Work task: For the entries that follow, restate word for word the line containing "orange jar: 5 -> 2", the line containing "blue spray bottle: 2 -> 3", and every line that lies between them.

[Records from a collection]
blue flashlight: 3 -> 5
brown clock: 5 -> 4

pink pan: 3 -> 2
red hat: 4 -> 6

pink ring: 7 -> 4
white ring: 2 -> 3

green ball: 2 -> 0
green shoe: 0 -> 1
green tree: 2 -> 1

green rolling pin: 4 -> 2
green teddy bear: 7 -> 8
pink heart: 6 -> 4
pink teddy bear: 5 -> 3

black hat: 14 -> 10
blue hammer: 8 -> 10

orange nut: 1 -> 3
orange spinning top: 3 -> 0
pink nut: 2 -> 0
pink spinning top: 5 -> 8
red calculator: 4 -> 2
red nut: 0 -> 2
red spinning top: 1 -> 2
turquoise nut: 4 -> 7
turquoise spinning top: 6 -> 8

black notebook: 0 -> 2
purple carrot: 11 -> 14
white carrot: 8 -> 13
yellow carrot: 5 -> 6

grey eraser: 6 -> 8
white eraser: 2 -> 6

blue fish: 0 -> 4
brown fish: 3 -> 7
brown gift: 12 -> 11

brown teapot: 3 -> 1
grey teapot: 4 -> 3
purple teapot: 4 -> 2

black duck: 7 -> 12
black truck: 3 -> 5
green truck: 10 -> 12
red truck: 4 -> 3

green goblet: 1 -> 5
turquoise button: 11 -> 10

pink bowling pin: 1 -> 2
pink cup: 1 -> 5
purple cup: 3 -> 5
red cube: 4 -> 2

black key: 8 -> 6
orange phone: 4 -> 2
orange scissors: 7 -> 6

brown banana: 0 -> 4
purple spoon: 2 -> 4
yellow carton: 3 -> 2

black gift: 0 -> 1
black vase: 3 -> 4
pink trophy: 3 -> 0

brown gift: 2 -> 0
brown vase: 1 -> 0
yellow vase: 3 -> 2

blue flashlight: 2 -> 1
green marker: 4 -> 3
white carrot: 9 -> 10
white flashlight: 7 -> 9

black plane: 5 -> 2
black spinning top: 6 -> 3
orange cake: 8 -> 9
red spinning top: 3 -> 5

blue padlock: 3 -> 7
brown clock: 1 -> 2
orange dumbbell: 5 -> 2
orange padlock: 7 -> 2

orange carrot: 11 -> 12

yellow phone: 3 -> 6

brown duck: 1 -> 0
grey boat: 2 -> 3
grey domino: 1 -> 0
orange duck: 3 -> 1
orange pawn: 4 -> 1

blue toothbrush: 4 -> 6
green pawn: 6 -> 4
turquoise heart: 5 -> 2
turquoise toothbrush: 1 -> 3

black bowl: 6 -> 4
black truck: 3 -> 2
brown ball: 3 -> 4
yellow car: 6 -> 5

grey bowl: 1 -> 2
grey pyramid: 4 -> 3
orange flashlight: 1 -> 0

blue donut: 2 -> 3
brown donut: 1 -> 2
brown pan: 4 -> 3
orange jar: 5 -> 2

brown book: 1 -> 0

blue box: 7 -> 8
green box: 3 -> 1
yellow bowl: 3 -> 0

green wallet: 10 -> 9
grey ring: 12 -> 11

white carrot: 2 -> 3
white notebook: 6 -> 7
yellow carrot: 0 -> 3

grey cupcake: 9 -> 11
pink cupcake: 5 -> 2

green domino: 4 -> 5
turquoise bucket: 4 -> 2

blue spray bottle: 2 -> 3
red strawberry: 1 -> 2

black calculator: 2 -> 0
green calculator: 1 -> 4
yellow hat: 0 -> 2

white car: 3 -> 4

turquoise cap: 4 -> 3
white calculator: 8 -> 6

Task answer:
orange jar: 5 -> 2

brown book: 1 -> 0

blue box: 7 -> 8
green box: 3 -> 1
yellow bowl: 3 -> 0

green wallet: 10 -> 9
grey ring: 12 -> 11

white carrot: 2 -> 3
white notebook: 6 -> 7
yellow carrot: 0 -> 3

grey cupcake: 9 -> 11
pink cupcake: 5 -> 2

green domino: 4 -> 5
turquoise bucket: 4 -> 2

blue spray bottle: 2 -> 3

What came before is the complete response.